§ Problem to work on
Output every entry exactly as written, skipping any pictures.

§ Supplied records

● ● ● ● ●

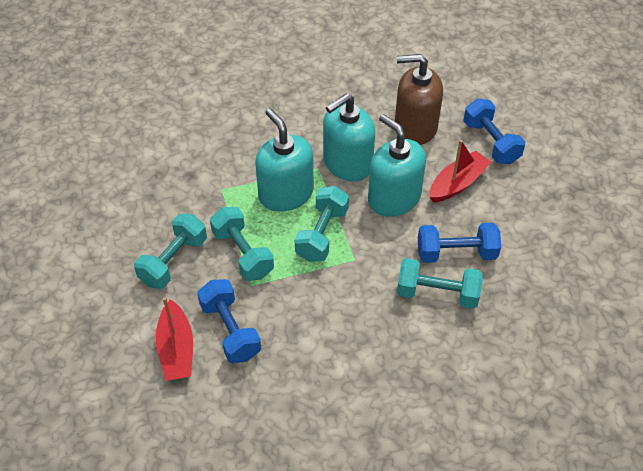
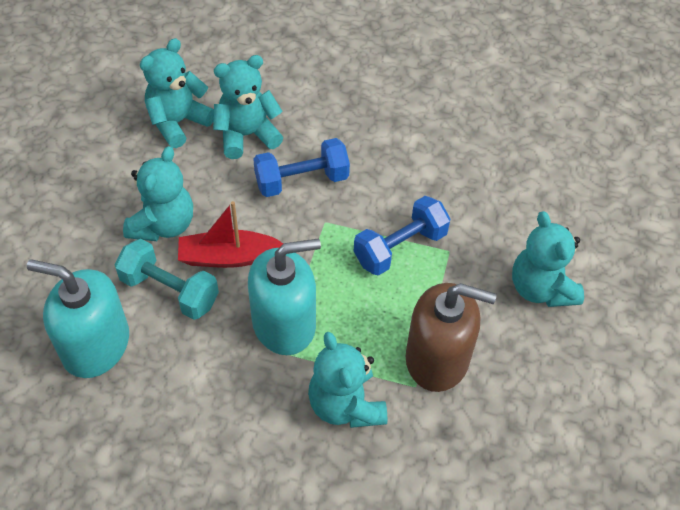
blue dumbbell: 3 -> 2
red boat: 2 -> 1
turquoise dumbbell: 4 -> 1
turquoise soap dispenser: 3 -> 2
turquoise teddy bear: 0 -> 5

● ● ● ● ●

§ Task result
blue dumbbell: 3 -> 2
red boat: 2 -> 1
turquoise dumbbell: 4 -> 1
turquoise soap dispenser: 3 -> 2
turquoise teddy bear: 0 -> 5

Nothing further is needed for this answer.